Content starts

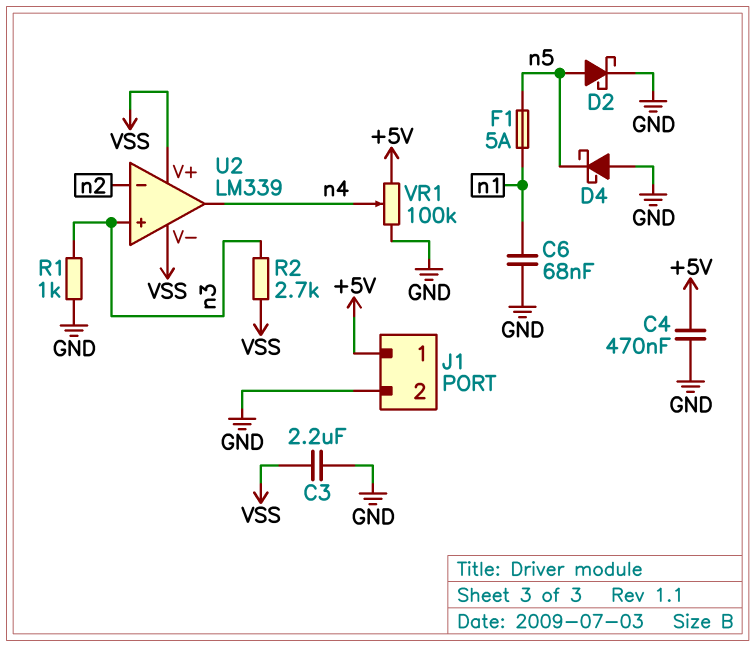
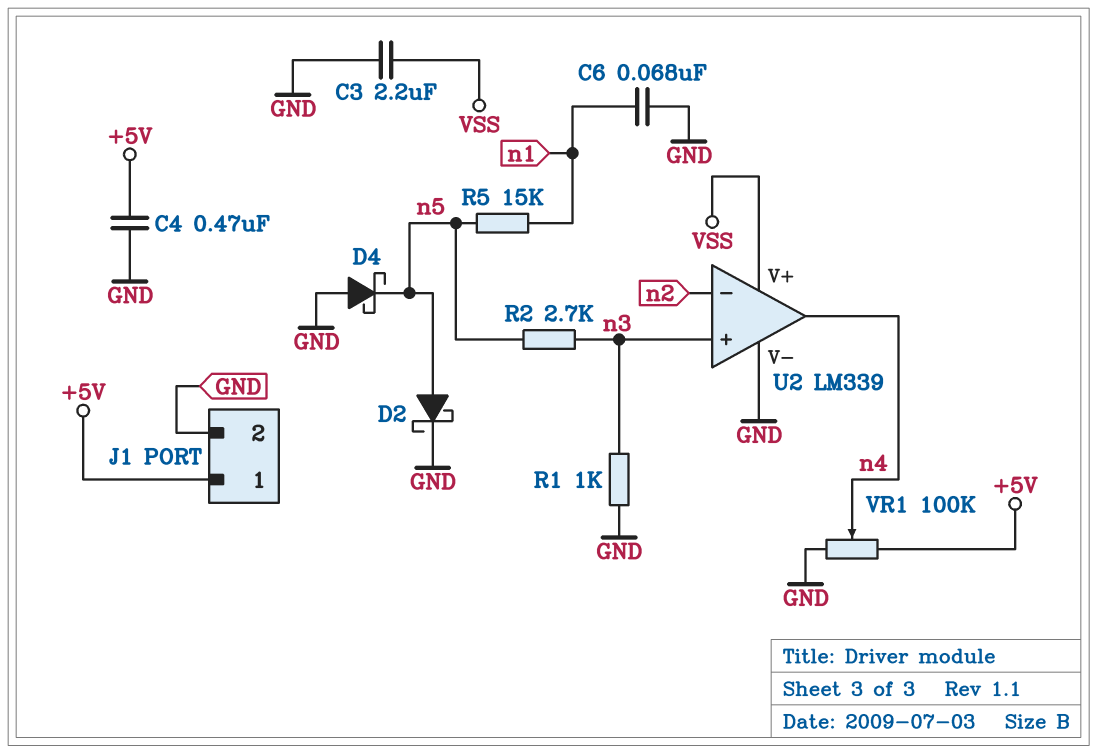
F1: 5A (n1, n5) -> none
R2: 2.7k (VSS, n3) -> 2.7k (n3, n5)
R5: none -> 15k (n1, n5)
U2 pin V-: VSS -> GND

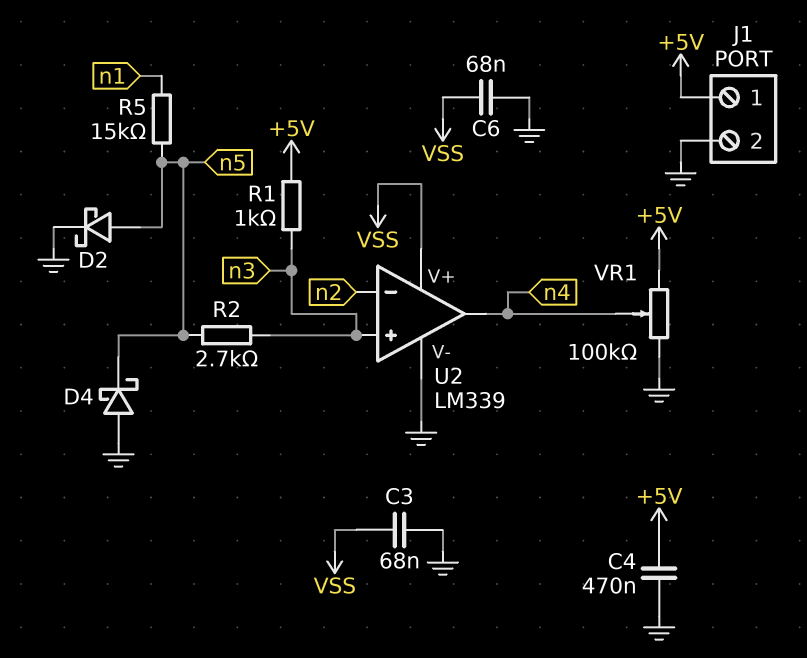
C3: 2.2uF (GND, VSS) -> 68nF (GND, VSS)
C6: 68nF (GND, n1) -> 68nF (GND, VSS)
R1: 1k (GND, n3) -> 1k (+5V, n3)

Content ends
Content starts

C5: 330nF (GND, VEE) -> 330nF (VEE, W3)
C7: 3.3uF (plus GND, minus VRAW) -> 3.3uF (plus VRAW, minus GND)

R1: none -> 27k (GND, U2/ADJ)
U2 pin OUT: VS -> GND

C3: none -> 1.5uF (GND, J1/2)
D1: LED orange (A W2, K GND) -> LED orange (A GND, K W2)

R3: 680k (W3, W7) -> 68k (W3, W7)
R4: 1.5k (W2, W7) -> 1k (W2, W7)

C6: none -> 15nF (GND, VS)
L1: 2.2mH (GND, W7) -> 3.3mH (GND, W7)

Content ends
Content starts

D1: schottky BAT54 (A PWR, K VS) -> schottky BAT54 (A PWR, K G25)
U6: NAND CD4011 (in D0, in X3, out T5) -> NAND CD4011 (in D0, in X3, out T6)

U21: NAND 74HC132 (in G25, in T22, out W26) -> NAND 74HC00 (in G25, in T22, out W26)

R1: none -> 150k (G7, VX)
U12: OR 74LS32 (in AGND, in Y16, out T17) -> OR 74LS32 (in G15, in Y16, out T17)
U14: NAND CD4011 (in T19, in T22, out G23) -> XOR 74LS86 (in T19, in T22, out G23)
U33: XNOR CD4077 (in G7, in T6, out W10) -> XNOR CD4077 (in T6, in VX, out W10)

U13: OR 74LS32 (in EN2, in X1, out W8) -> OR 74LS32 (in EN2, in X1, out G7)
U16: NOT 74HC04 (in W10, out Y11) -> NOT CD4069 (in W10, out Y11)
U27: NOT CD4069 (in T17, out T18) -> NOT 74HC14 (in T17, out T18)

Content ends

What you have to do:
Since only part of the listing is wanted, copy exactly the lines from the one holding "U16: NOT 74HC04" to the one holding "U27: NOT CD4069", both included.

Your solution:
U16: NOT 74HC04 (in W10, out Y11) -> NOT CD4069 (in W10, out Y11)
U27: NOT CD4069 (in T17, out T18) -> NOT 74HC14 (in T17, out T18)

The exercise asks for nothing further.